[What to work on] Count every line of the material that holds the string "degrees". Respond with the total only.

[Data records]
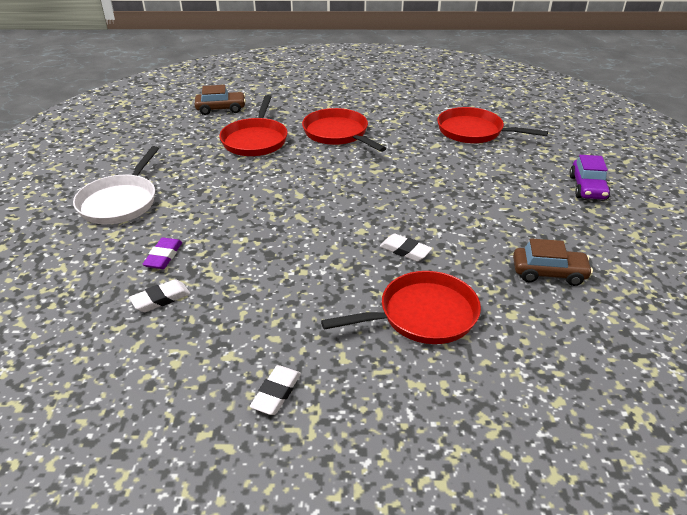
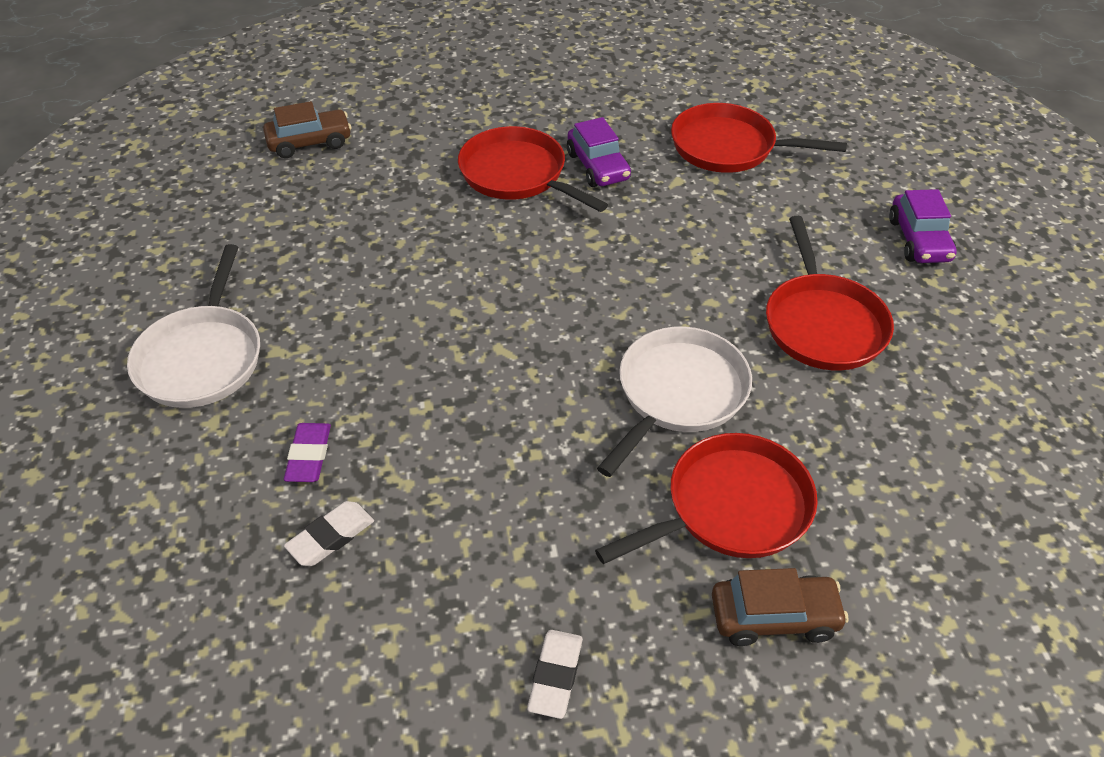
camera: 10 degrees left, 10 degrees up
(255, 140) = (387, 203): red pan -> red pan (822, 323)
(388, 134) = (598, 166): none -> purple car
(405, 250) = (678, 394): white eraser -> white pan
(549, 273) = (893, 406): brown car -> brown car (774, 617)

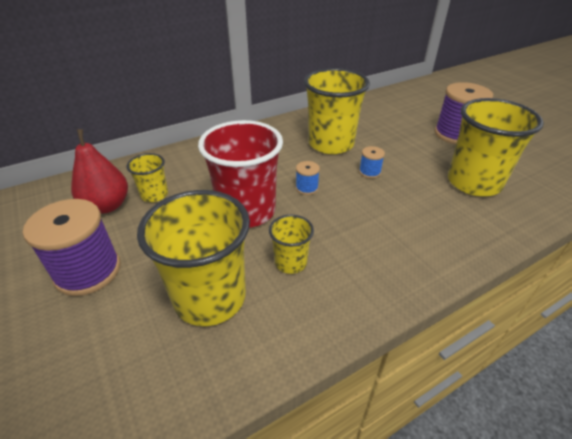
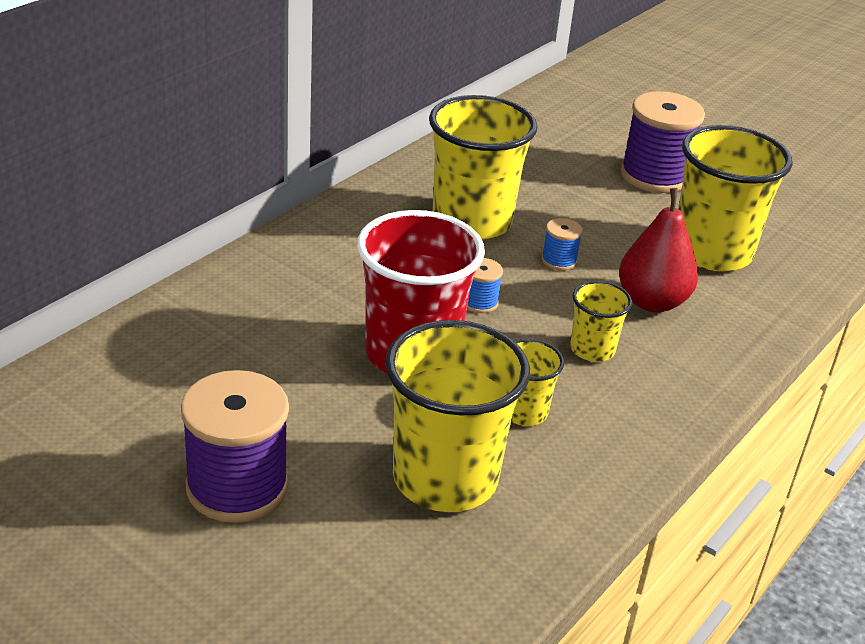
camera: 25 degrees left, 5 degrees down
(107, 206) = (175, 389): red pear -> red pear (652, 302)
(154, 195) = (241, 357): yellow cup -> yellow cup (592, 349)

[Answer area] 2